▶ **WHAT YOU WILL DO**:
I need the number of lines in the listing below that include the string "rolling", and only that number.

▶ **SOURCE DATA**:
==============================
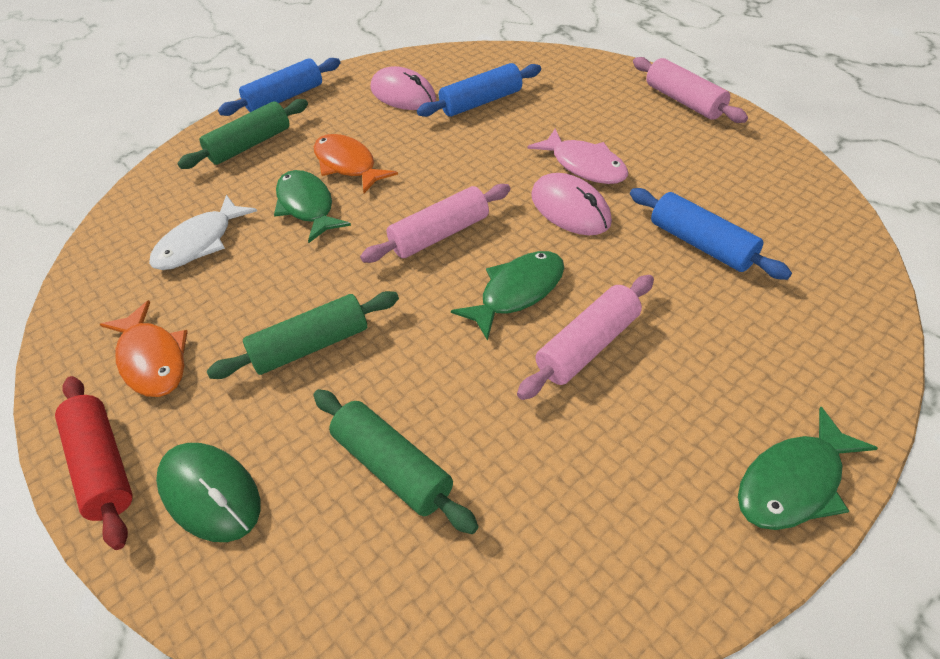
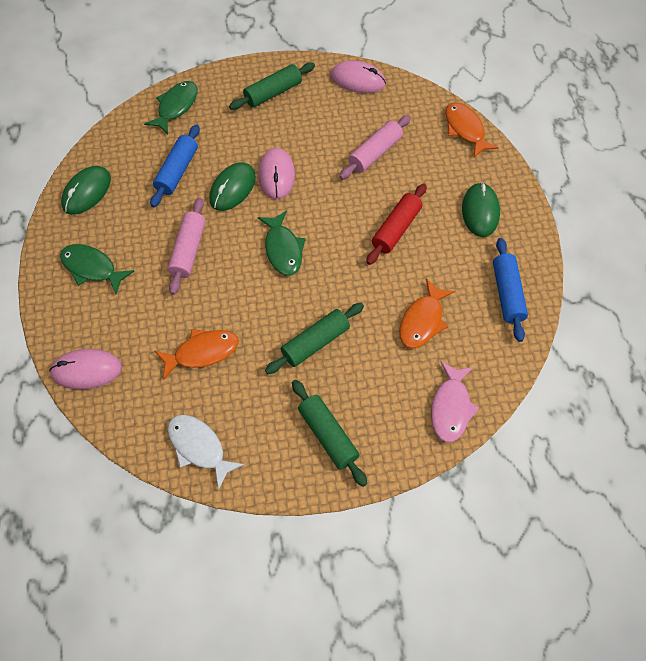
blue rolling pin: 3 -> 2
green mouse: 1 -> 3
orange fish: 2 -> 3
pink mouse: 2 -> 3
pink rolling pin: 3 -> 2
==============================
▶ **EXERCISE RESPONSE**:
2